# TASK BRIEF
Go line by line through the entries and show those that hold the string "brick".

# DATA SHOWN
########################################
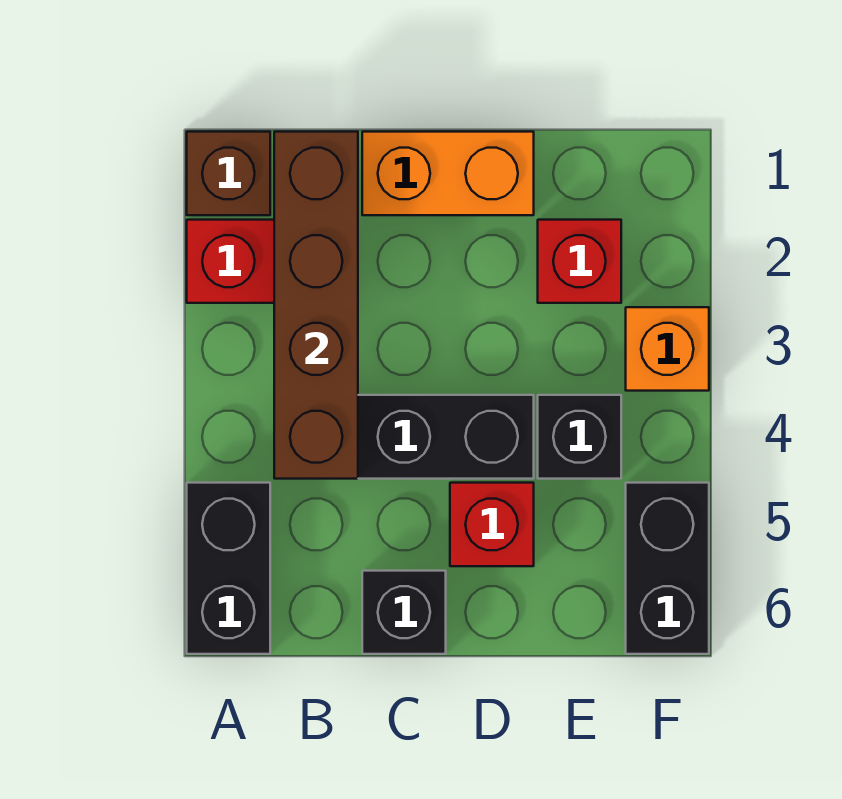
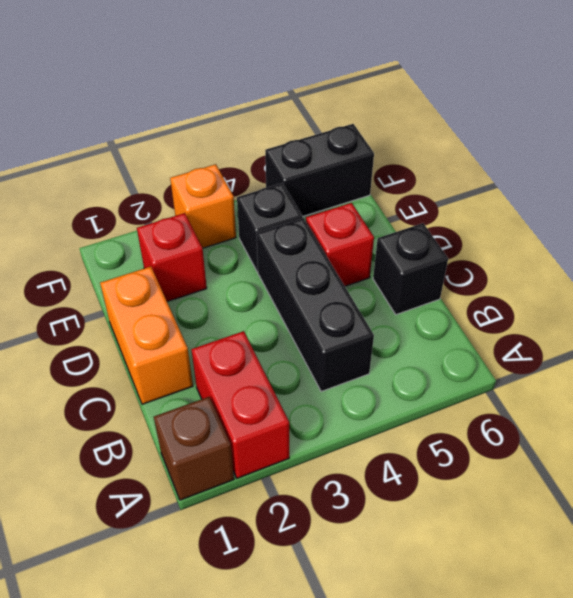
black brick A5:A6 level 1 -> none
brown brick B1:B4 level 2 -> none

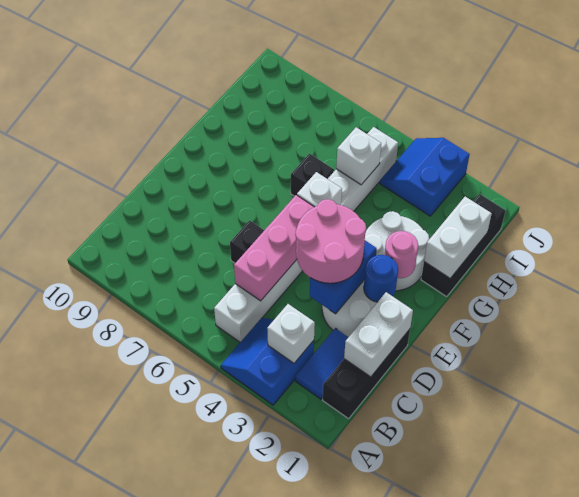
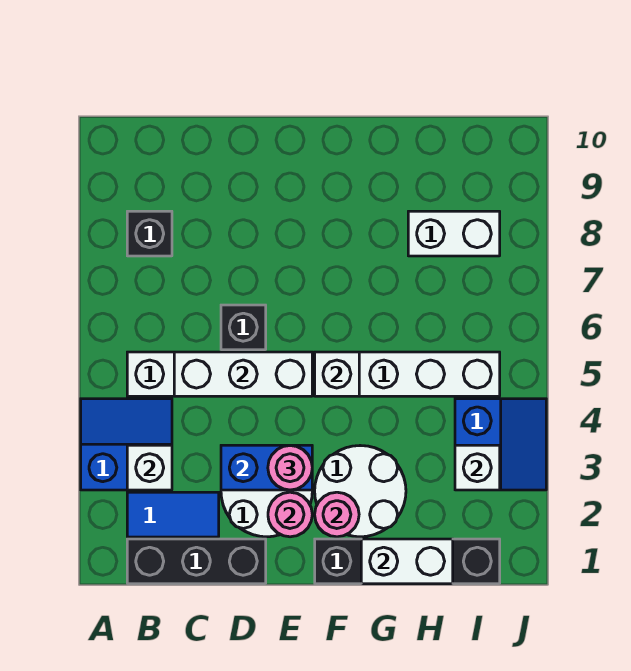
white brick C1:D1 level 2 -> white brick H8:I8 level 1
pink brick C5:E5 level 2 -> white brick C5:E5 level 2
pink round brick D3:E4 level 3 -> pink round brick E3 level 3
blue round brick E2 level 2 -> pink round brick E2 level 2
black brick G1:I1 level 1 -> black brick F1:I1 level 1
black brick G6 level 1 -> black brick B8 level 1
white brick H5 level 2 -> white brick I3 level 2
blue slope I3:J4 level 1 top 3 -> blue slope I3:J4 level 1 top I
########################################
# ANSWER
black brick A5:A6 level 1 -> none
brown brick B1:B4 level 2 -> none
white brick C1:D1 level 2 -> white brick H8:I8 level 1
pink brick C5:E5 level 2 -> white brick C5:E5 level 2
pink round brick D3:E4 level 3 -> pink round brick E3 level 3
blue round brick E2 level 2 -> pink round brick E2 level 2
black brick G1:I1 level 1 -> black brick F1:I1 level 1
black brick G6 level 1 -> black brick B8 level 1
white brick H5 level 2 -> white brick I3 level 2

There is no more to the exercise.